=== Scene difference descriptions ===
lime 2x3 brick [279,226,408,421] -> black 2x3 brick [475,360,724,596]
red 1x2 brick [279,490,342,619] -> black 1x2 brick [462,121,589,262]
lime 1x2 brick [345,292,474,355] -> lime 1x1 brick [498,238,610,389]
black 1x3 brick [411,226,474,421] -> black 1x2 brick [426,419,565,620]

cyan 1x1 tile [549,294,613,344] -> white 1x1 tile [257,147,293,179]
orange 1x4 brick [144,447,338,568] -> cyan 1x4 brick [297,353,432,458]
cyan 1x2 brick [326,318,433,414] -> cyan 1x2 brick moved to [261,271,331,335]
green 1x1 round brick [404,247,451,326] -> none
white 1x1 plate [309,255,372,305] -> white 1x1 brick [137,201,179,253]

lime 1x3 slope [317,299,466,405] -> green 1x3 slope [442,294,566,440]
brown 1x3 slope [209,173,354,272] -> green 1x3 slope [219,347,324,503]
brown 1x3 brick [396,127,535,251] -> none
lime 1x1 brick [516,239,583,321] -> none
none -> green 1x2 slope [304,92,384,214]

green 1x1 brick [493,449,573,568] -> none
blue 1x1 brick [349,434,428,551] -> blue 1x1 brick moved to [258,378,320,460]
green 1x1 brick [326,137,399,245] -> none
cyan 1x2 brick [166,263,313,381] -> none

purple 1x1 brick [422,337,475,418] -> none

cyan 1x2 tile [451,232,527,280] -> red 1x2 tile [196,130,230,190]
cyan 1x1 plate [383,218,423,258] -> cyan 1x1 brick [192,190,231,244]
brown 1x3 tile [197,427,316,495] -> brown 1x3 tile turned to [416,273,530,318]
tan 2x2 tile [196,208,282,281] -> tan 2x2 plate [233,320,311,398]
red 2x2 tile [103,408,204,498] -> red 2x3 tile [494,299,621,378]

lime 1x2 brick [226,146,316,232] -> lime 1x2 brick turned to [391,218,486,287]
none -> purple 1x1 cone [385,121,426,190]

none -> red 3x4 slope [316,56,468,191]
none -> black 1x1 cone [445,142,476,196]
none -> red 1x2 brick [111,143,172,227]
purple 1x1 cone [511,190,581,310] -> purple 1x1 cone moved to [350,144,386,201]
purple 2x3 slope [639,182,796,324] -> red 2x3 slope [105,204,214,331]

=== Exercise ===
Your answer must consist only of the lines from the start of the records above through the line with "green 1x1 round", each retyped exactly.

=== The answer ===
lime 2x3 brick [279,226,408,421] -> black 2x3 brick [475,360,724,596]
red 1x2 brick [279,490,342,619] -> black 1x2 brick [462,121,589,262]
lime 1x2 brick [345,292,474,355] -> lime 1x1 brick [498,238,610,389]
black 1x3 brick [411,226,474,421] -> black 1x2 brick [426,419,565,620]

cyan 1x1 tile [549,294,613,344] -> white 1x1 tile [257,147,293,179]
orange 1x4 brick [144,447,338,568] -> cyan 1x4 brick [297,353,432,458]
cyan 1x2 brick [326,318,433,414] -> cyan 1x2 brick moved to [261,271,331,335]
green 1x1 round brick [404,247,451,326] -> none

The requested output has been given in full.